### INPUT MATERIAL
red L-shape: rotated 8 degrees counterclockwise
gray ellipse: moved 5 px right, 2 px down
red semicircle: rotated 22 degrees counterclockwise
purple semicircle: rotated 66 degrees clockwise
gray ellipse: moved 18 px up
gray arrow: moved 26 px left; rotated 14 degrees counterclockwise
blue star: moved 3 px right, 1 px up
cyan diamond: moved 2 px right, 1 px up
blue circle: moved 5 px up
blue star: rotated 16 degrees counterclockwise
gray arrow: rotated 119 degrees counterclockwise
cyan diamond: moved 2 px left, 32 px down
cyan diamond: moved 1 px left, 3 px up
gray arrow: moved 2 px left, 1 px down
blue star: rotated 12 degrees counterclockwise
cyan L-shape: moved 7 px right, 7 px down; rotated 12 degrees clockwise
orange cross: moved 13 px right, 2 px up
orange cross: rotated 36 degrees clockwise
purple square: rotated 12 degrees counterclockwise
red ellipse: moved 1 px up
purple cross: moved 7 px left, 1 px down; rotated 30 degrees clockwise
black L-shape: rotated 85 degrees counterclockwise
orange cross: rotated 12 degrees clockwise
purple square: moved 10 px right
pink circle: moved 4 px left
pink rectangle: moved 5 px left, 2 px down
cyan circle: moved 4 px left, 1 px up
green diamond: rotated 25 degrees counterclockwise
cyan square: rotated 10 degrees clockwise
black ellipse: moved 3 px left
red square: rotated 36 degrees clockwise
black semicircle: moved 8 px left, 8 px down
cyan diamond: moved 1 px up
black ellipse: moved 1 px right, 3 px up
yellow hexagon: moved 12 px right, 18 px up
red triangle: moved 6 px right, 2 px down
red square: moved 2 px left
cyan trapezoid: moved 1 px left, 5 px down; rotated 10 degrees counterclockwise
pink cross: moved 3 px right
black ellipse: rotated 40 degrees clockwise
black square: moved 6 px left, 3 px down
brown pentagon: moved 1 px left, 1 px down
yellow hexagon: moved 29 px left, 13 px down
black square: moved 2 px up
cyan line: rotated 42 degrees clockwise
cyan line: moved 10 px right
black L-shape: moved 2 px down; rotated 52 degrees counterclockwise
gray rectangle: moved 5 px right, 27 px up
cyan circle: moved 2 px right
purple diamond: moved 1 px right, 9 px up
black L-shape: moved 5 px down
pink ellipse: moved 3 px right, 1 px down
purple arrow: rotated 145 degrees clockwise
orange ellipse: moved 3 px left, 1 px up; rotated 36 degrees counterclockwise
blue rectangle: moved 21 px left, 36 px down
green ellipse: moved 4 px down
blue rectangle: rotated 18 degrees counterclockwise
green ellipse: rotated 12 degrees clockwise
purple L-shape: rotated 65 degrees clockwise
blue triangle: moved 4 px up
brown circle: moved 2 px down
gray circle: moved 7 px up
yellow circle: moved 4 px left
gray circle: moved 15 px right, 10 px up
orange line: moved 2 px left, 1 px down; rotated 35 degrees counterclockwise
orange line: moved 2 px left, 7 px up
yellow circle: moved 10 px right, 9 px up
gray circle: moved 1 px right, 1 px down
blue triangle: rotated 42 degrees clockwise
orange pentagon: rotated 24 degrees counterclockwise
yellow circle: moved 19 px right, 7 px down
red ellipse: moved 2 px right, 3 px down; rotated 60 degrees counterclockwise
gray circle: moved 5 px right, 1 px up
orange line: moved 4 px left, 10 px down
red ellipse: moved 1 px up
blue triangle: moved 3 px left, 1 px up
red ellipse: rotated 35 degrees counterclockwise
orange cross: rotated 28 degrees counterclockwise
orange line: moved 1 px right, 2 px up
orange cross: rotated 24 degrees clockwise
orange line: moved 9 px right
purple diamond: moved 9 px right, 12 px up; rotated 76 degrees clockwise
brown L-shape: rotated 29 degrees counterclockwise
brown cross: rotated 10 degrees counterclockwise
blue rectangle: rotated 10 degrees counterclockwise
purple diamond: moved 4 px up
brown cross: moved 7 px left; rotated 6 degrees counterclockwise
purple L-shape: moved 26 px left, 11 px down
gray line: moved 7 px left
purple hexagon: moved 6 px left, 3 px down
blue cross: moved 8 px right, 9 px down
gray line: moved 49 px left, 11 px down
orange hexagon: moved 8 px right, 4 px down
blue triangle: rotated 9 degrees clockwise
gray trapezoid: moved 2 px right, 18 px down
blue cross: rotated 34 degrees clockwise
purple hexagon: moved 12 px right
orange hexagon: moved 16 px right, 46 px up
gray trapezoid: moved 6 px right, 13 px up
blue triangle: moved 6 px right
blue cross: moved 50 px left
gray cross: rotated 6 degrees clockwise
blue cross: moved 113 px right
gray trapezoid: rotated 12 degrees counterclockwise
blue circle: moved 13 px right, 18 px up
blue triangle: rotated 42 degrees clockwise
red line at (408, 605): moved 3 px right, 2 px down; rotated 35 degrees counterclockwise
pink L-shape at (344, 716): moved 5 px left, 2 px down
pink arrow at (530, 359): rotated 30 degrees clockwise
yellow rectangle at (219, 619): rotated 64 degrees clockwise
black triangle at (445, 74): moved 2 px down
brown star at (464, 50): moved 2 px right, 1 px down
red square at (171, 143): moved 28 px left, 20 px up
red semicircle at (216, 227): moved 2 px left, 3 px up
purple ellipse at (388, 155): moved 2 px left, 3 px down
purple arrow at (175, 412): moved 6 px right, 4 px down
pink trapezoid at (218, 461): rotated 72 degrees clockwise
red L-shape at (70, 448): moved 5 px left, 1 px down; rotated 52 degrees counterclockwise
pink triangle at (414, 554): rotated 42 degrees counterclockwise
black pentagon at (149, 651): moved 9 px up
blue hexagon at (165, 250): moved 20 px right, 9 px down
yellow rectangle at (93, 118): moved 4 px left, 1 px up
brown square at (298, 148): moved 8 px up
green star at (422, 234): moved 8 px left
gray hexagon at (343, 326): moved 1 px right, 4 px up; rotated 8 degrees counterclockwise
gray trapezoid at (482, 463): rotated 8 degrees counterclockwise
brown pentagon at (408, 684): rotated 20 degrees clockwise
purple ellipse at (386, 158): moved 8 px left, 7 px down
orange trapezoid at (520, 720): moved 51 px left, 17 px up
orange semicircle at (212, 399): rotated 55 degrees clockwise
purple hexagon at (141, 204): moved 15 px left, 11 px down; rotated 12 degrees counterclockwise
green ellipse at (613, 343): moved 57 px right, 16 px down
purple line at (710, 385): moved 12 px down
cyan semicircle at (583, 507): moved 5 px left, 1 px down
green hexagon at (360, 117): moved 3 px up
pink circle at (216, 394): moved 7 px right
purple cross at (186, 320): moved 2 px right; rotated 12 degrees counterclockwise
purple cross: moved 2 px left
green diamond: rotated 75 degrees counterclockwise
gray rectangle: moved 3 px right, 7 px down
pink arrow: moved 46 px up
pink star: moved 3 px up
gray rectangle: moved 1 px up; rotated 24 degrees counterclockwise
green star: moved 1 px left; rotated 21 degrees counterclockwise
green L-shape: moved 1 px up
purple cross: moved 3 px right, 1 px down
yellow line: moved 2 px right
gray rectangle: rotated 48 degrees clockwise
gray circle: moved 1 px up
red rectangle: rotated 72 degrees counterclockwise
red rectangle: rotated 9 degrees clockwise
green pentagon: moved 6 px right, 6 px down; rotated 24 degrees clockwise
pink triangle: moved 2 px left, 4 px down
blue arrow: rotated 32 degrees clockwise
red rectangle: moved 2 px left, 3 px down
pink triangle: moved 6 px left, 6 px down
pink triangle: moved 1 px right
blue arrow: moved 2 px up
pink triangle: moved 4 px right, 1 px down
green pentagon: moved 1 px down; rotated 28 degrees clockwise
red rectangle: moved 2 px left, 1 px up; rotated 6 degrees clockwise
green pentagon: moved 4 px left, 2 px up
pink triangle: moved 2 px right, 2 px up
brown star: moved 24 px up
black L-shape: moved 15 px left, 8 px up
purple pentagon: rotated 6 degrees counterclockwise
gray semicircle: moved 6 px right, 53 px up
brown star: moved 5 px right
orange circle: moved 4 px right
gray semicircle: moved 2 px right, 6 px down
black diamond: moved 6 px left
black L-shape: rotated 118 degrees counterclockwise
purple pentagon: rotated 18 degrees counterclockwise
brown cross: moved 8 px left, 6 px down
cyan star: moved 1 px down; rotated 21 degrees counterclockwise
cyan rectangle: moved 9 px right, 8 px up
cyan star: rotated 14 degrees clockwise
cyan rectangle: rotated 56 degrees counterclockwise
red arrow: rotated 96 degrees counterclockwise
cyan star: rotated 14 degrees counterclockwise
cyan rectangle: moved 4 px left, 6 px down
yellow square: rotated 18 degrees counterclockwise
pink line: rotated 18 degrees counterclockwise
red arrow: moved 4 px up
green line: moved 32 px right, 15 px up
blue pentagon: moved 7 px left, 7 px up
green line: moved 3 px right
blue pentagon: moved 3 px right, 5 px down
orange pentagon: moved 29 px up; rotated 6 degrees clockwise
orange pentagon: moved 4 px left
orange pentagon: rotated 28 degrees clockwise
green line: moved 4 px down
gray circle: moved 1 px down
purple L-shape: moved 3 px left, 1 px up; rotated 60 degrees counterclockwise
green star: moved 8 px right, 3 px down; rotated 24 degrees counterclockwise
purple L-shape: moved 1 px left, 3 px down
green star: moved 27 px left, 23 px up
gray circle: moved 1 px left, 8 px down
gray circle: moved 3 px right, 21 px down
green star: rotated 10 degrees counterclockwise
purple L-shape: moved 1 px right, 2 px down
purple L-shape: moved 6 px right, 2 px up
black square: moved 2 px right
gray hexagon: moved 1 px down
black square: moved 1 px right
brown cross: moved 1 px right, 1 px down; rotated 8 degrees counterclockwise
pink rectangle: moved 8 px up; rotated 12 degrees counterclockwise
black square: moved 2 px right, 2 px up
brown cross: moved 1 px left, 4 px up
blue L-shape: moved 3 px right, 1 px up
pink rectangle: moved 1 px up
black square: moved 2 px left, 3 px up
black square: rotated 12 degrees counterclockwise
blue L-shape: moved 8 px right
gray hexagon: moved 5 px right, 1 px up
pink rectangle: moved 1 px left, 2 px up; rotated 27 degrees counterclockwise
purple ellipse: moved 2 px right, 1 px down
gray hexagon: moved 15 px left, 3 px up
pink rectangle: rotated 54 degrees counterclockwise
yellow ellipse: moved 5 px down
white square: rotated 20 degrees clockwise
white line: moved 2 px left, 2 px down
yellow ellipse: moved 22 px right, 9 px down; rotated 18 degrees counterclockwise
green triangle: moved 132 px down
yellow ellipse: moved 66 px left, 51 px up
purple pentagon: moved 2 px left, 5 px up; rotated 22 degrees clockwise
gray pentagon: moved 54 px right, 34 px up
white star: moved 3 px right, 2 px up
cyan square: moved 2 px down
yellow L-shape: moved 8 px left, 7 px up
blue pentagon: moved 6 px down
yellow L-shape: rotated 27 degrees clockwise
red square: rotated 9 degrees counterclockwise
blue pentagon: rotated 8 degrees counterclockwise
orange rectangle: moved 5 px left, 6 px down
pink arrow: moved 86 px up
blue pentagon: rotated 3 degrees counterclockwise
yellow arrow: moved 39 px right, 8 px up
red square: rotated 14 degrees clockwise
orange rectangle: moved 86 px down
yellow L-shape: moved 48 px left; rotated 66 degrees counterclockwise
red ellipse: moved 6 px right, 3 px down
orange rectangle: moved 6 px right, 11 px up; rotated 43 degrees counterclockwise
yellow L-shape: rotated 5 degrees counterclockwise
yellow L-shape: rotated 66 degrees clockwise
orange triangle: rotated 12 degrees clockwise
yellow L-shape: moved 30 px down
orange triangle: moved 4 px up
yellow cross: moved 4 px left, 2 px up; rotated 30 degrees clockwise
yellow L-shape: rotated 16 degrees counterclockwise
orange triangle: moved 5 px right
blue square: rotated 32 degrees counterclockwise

### WORK INSTRUCTIONS
Please copy the records line for line, starting from the first line and ending with the line that contains "red square: rotated 36 degrees clockwise".

### TASK OUTPUT
red L-shape: rotated 8 degrees counterclockwise
gray ellipse: moved 5 px right, 2 px down
red semicircle: rotated 22 degrees counterclockwise
purple semicircle: rotated 66 degrees clockwise
gray ellipse: moved 18 px up
gray arrow: moved 26 px left; rotated 14 degrees counterclockwise
blue star: moved 3 px right, 1 px up
cyan diamond: moved 2 px right, 1 px up
blue circle: moved 5 px up
blue star: rotated 16 degrees counterclockwise
gray arrow: rotated 119 degrees counterclockwise
cyan diamond: moved 2 px left, 32 px down
cyan diamond: moved 1 px left, 3 px up
gray arrow: moved 2 px left, 1 px down
blue star: rotated 12 degrees counterclockwise
cyan L-shape: moved 7 px right, 7 px down; rotated 12 degrees clockwise
orange cross: moved 13 px right, 2 px up
orange cross: rotated 36 degrees clockwise
purple square: rotated 12 degrees counterclockwise
red ellipse: moved 1 px up
purple cross: moved 7 px left, 1 px down; rotated 30 degrees clockwise
black L-shape: rotated 85 degrees counterclockwise
orange cross: rotated 12 degrees clockwise
purple square: moved 10 px right
pink circle: moved 4 px left
pink rectangle: moved 5 px left, 2 px down
cyan circle: moved 4 px left, 1 px up
green diamond: rotated 25 degrees counterclockwise
cyan square: rotated 10 degrees clockwise
black ellipse: moved 3 px left
red square: rotated 36 degrees clockwise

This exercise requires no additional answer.